**Task objective:**
Copy verbatim the block of lines in the entries below whose first line contains "black semicircle at" and whose last line contains "black cross at". Leave out all other lines.

**Data listing:**
# # # # # # #

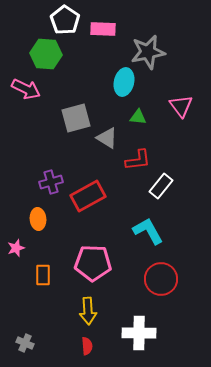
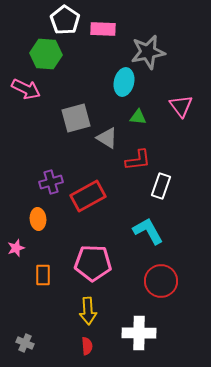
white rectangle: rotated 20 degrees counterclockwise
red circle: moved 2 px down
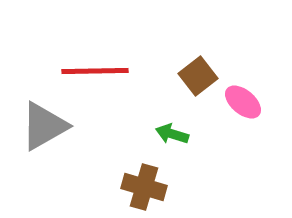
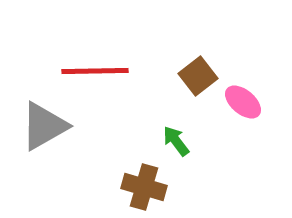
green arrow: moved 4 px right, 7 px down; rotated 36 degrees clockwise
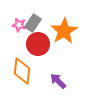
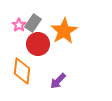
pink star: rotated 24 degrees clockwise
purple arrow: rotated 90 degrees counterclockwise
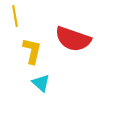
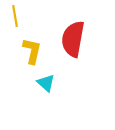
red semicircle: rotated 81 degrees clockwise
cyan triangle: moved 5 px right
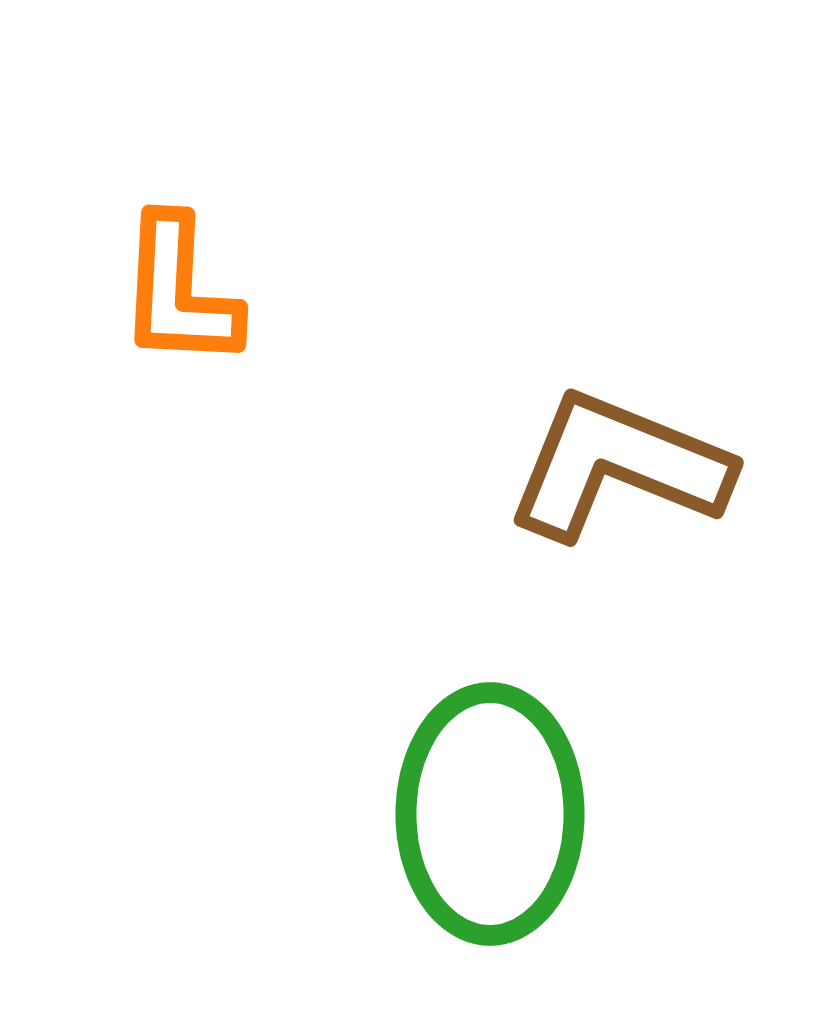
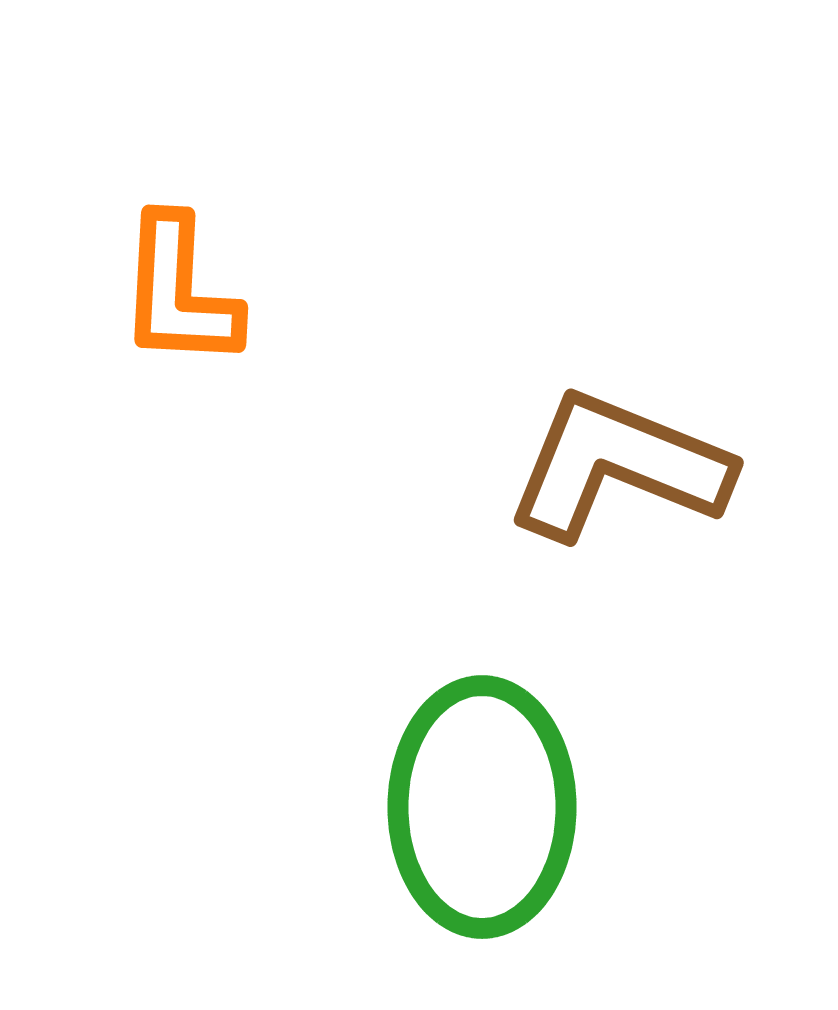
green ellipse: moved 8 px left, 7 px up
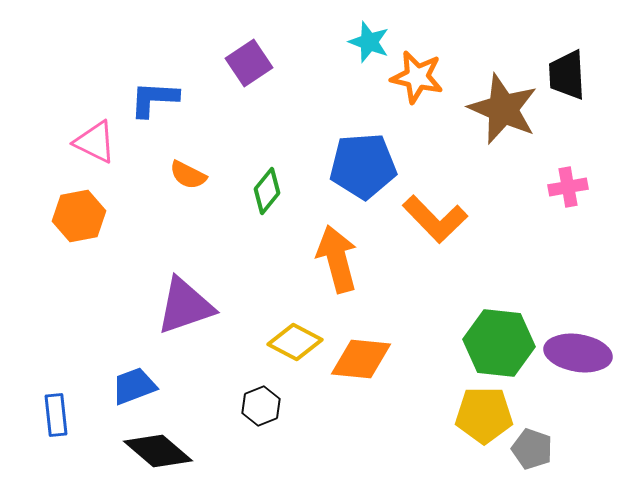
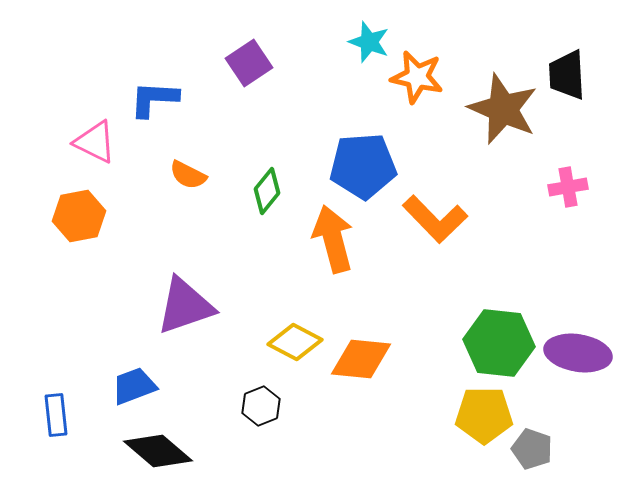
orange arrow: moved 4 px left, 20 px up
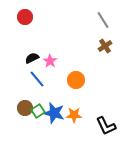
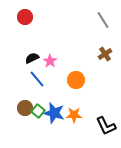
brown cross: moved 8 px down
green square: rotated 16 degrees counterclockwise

# # # # # # #

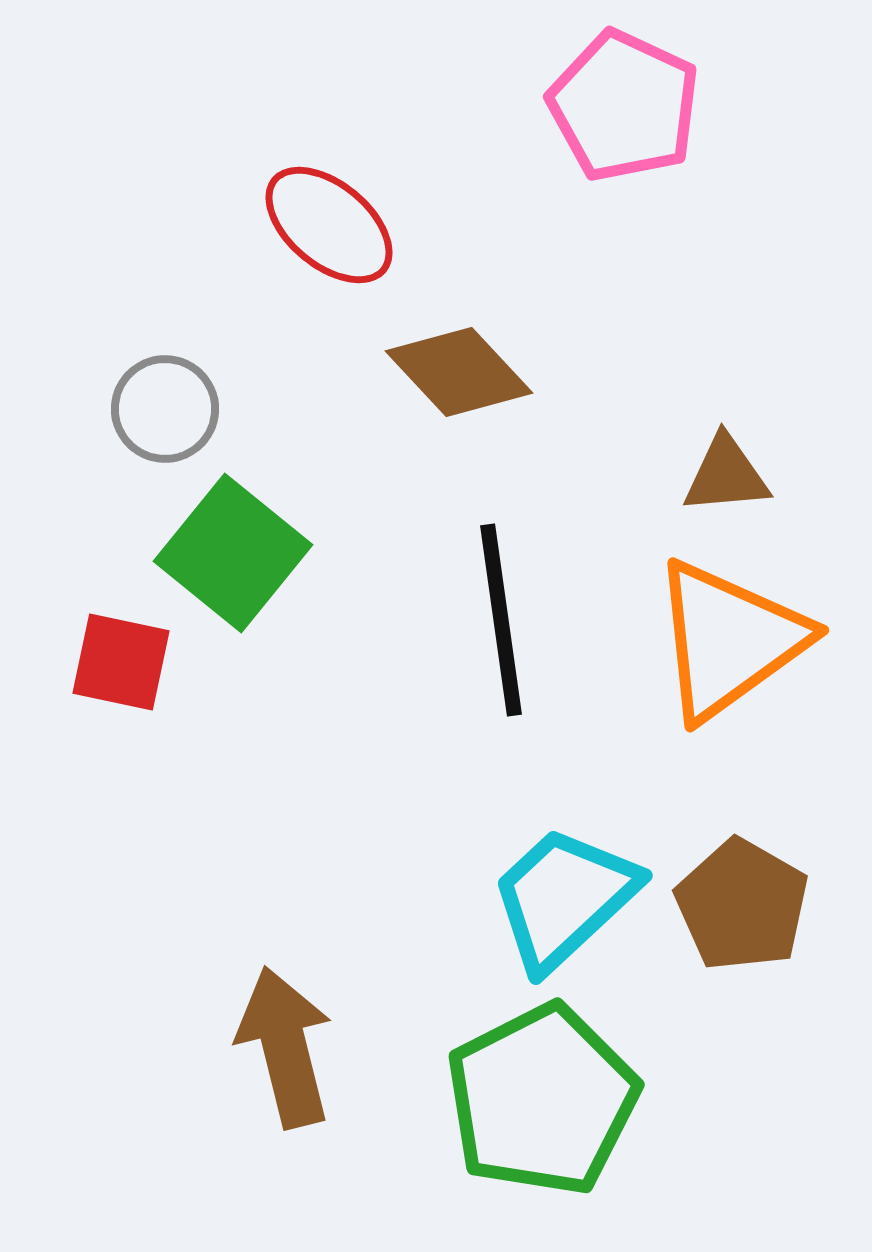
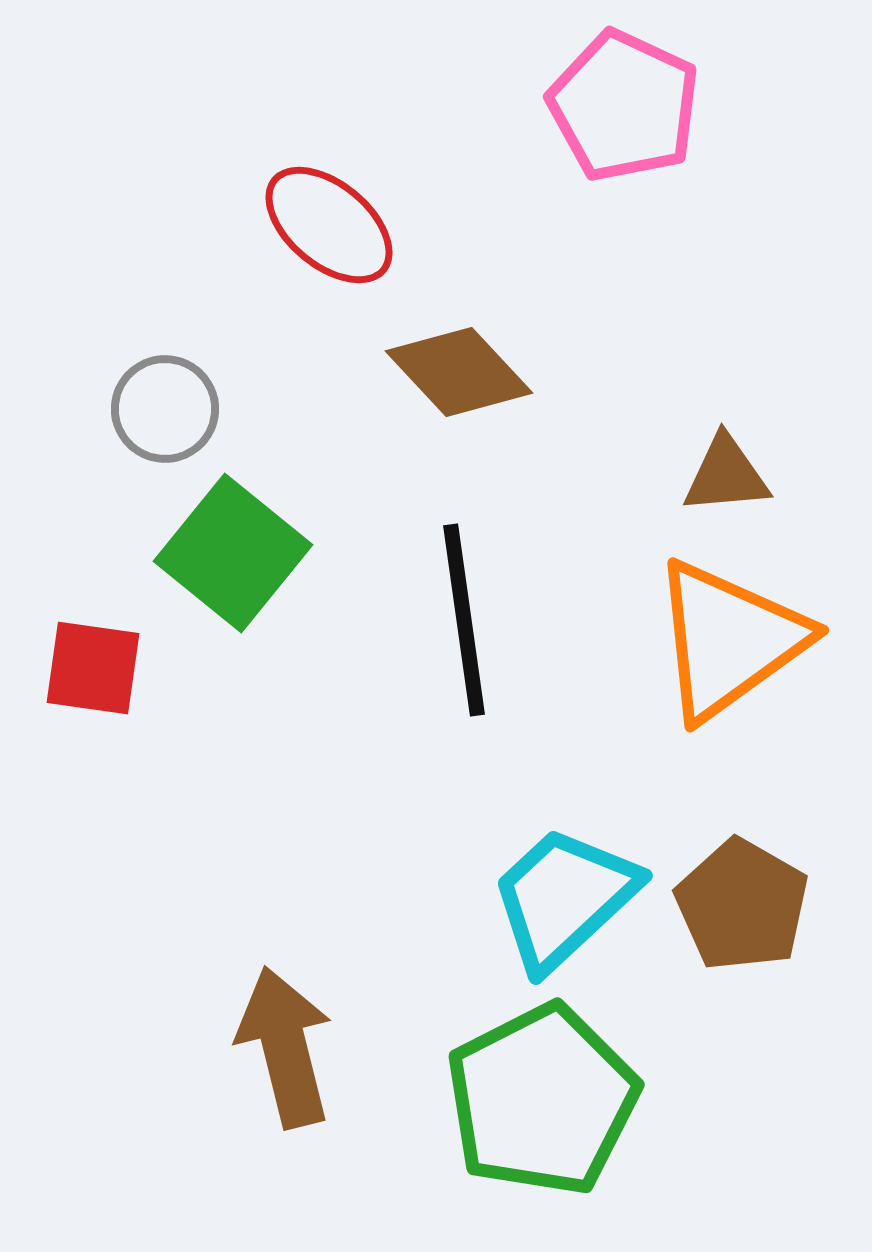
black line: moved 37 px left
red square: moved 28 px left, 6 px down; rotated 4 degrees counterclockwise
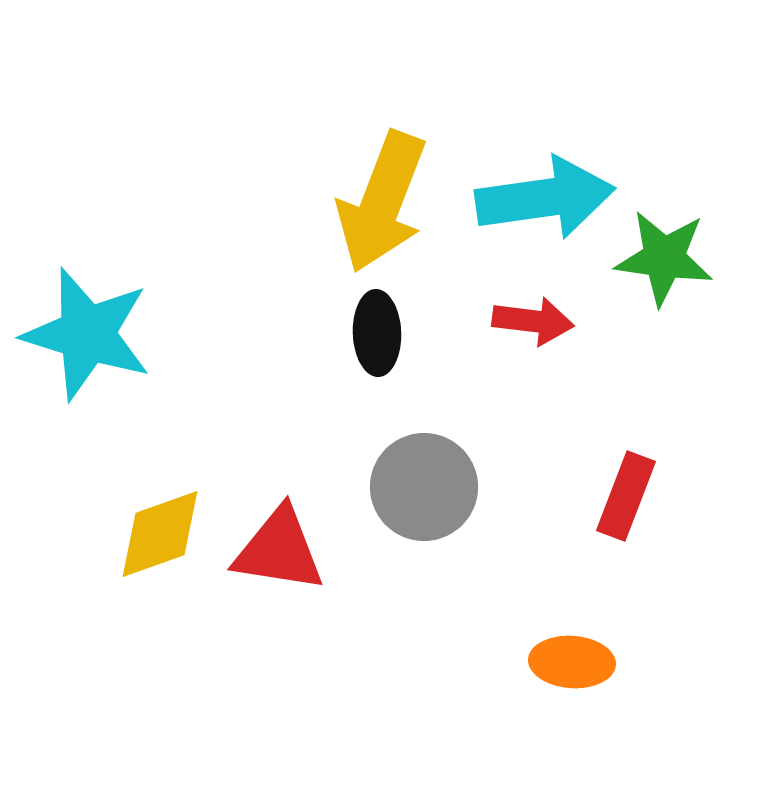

# # # # # # #

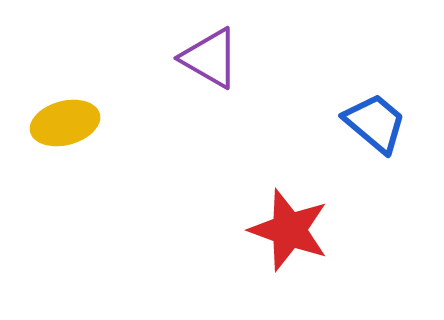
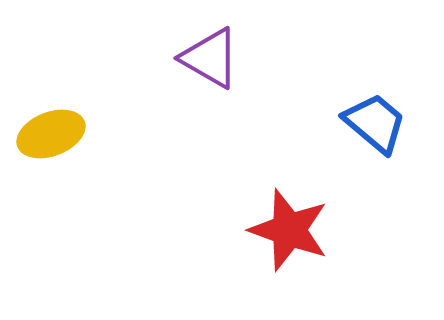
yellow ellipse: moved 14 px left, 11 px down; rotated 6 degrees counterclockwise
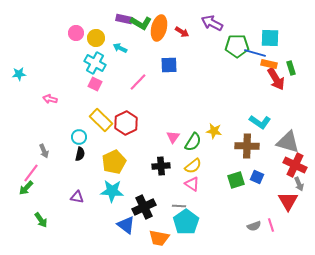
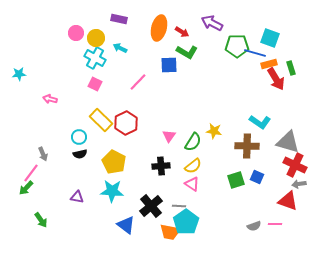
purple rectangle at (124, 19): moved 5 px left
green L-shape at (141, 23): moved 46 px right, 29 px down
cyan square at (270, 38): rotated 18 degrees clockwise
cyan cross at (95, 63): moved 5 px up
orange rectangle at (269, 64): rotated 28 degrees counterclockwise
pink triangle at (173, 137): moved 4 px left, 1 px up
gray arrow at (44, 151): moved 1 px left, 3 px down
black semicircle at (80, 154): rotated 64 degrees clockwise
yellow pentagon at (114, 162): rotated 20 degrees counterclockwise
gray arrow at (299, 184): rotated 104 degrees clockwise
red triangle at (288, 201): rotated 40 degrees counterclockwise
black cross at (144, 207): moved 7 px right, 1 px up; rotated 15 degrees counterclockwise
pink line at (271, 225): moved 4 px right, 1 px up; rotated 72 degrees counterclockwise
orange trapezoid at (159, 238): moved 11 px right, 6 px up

# # # # # # #

**Response area:**
black semicircle at (80, 154): rotated 64 degrees clockwise
yellow pentagon at (114, 162): rotated 20 degrees counterclockwise
gray arrow at (299, 184): rotated 104 degrees clockwise
red triangle at (288, 201): rotated 40 degrees counterclockwise
black cross at (144, 207): moved 7 px right, 1 px up; rotated 15 degrees counterclockwise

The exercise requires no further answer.